[THE TASK] The required output is an exact copy of the lines from the one containing "563,139,586,165 to 369,602,415,651" through the end of the entries below, with pictures removed.

(Beginning of INFORMATION)

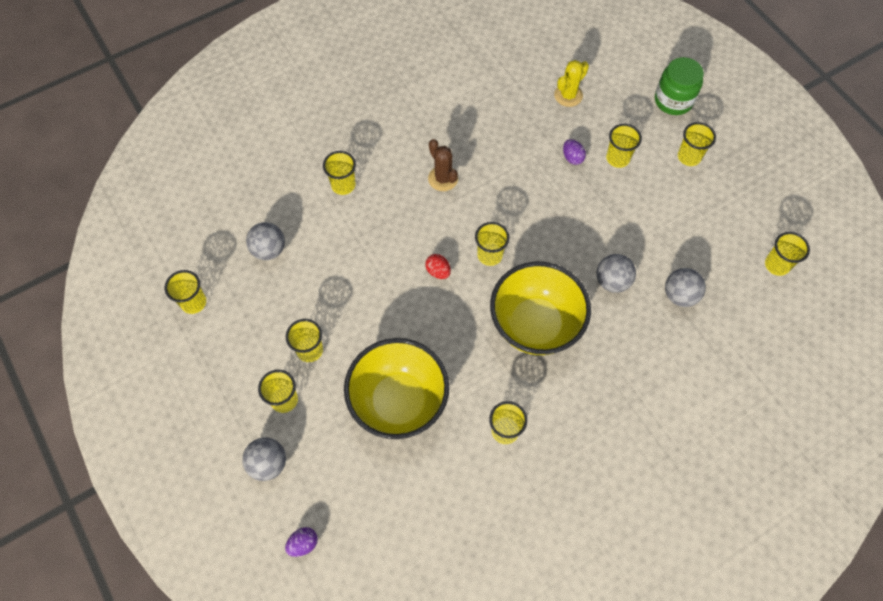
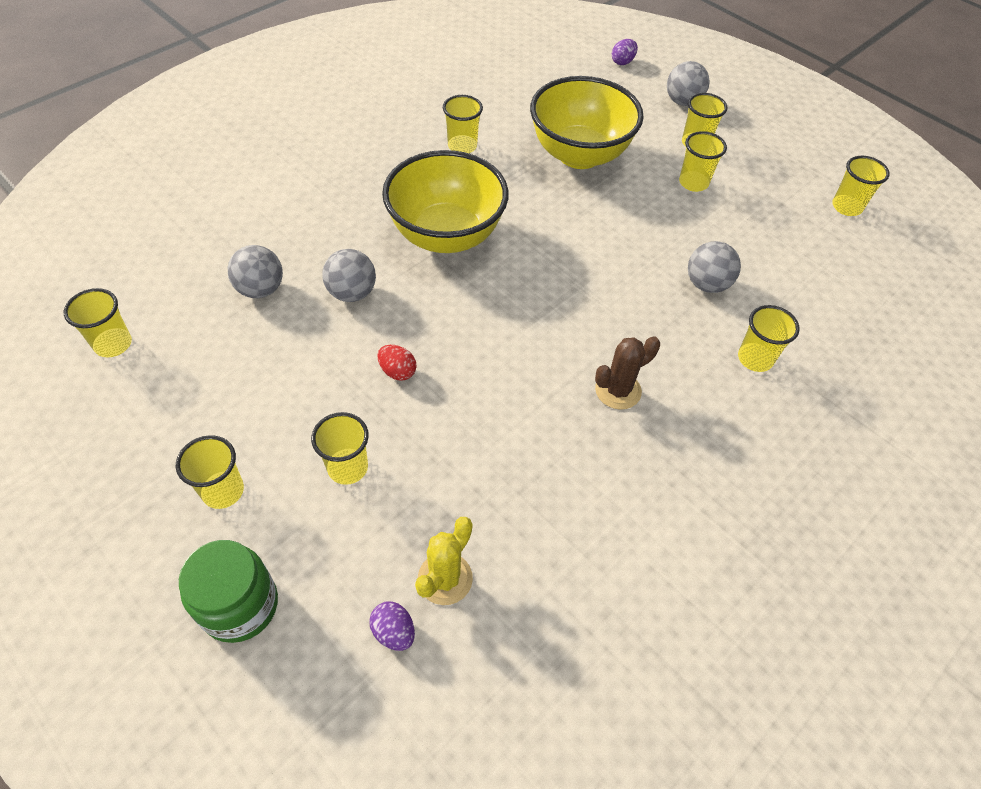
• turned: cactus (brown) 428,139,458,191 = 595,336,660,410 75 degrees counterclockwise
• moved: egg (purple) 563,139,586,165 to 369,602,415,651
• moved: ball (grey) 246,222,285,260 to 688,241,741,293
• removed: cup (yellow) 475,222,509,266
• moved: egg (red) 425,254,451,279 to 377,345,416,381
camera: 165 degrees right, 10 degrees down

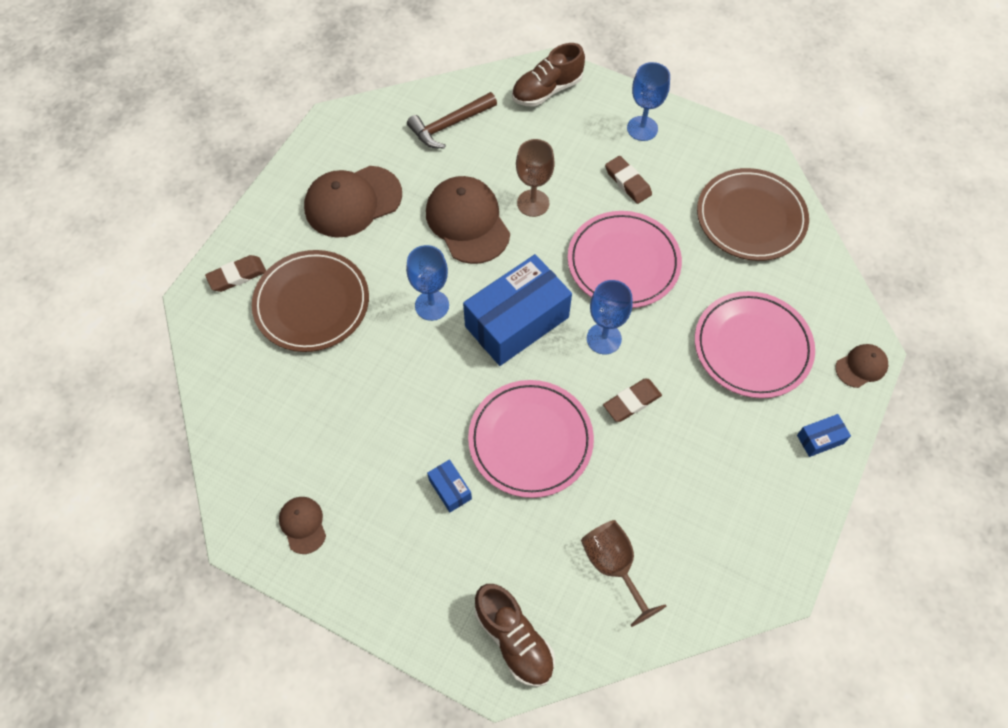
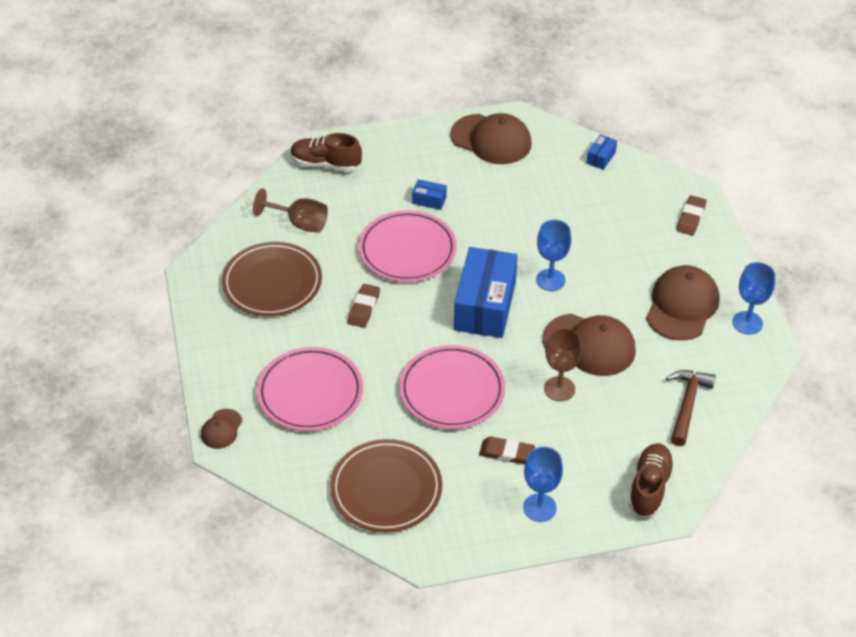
• moved: plate (brown) 252,250,369,352 to 222,242,322,316
• moved: goblet (blue) 587,280,633,354 to 732,262,775,335
• moved: box (blue) 797,414,851,457 to 587,134,617,170
• resized: cap (brown) 279,497,326,554 = 450,113,532,164 x2.00
camera: 140 degrees right, 15 degrees down

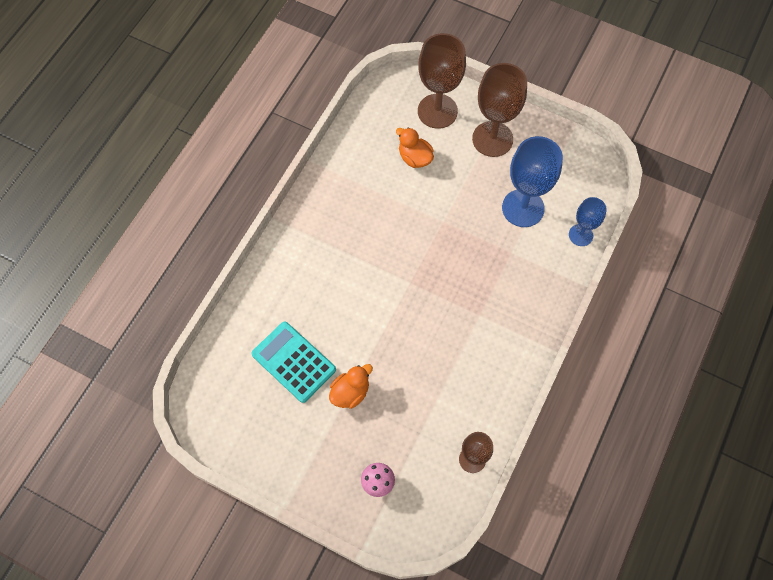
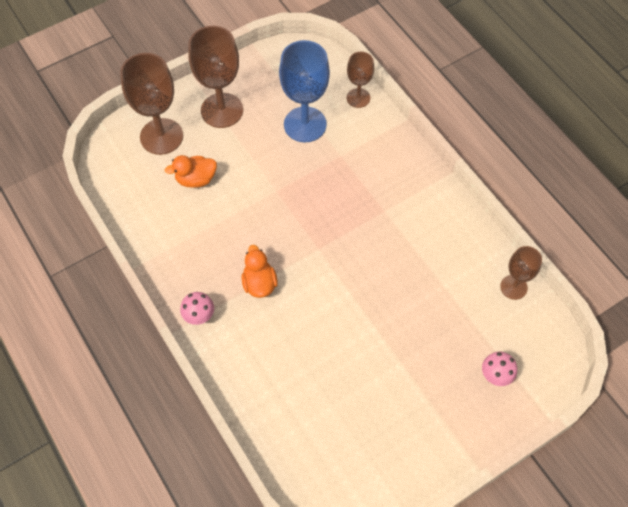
• recoloured: goblet (blue) 569,197,607,246 to goblet (brown) 347,51,374,108
• removed: calculator (turquoise) 251,321,336,403
• moved: duck (orange) 329,364,373,409 to 242,245,278,298
• added: mushroom (pink) 180,292,214,325
camera: 60 degrees left, 5 degrees down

(End of INFORMATION)

[EXERCISE ANSWER]
• moved: egg (purple) 563,139,586,165 to 369,602,415,651
• moved: ball (grey) 246,222,285,260 to 688,241,741,293
• removed: cup (yellow) 475,222,509,266
• moved: egg (red) 425,254,451,279 to 377,345,416,381
camera: 165 degrees right, 10 degrees down

• moved: plate (brown) 252,250,369,352 to 222,242,322,316
• moved: goblet (blue) 587,280,633,354 to 732,262,775,335
• moved: box (blue) 797,414,851,457 to 587,134,617,170
• resized: cap (brown) 279,497,326,554 = 450,113,532,164 x2.00
camera: 140 degrees right, 15 degrees down

• recoloured: goblet (blue) 569,197,607,246 to goblet (brown) 347,51,374,108
• removed: calculator (turquoise) 251,321,336,403
• moved: duck (orange) 329,364,373,409 to 242,245,278,298
• added: mushroom (pink) 180,292,214,325
camera: 60 degrees left, 5 degrees down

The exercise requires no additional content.